======== Supplied data

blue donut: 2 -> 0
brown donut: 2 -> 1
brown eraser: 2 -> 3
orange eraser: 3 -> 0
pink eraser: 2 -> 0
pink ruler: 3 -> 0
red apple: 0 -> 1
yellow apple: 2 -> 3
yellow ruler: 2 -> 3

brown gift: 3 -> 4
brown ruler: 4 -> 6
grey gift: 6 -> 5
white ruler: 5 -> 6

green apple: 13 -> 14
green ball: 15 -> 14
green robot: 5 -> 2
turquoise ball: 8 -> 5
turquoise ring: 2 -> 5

================
======== Supplied data

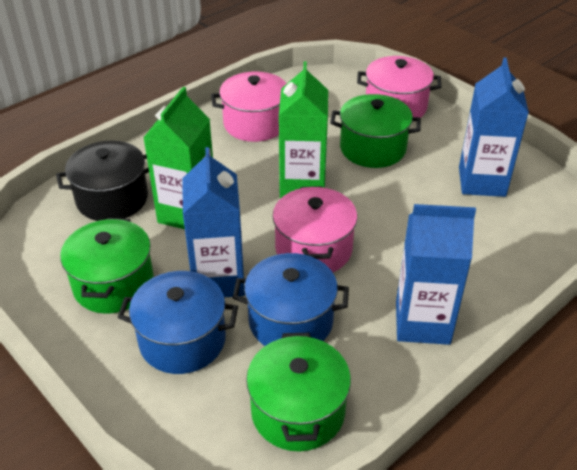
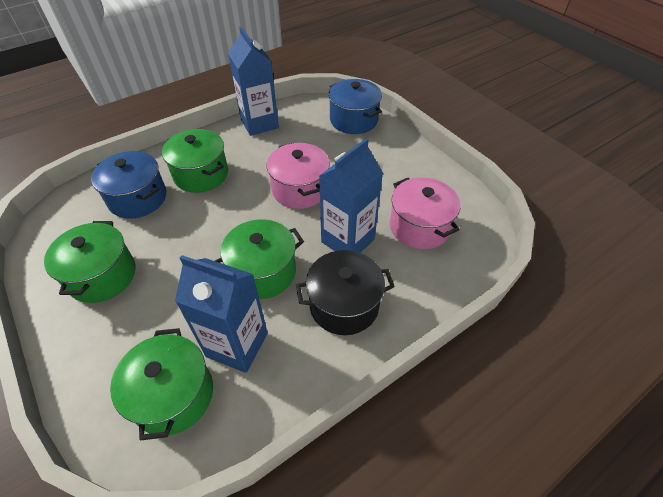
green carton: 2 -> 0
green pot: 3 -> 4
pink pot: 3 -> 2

================

◆ **Task item**
What you give back should be only the lines of the records above, starting at the line with "grey gift: 6 -> 5" and ending at the line with "turquoise ring: 2 -> 5", restated word for word.

◆ **Finished exercise**
grey gift: 6 -> 5
white ruler: 5 -> 6

green apple: 13 -> 14
green ball: 15 -> 14
green robot: 5 -> 2
turquoise ball: 8 -> 5
turquoise ring: 2 -> 5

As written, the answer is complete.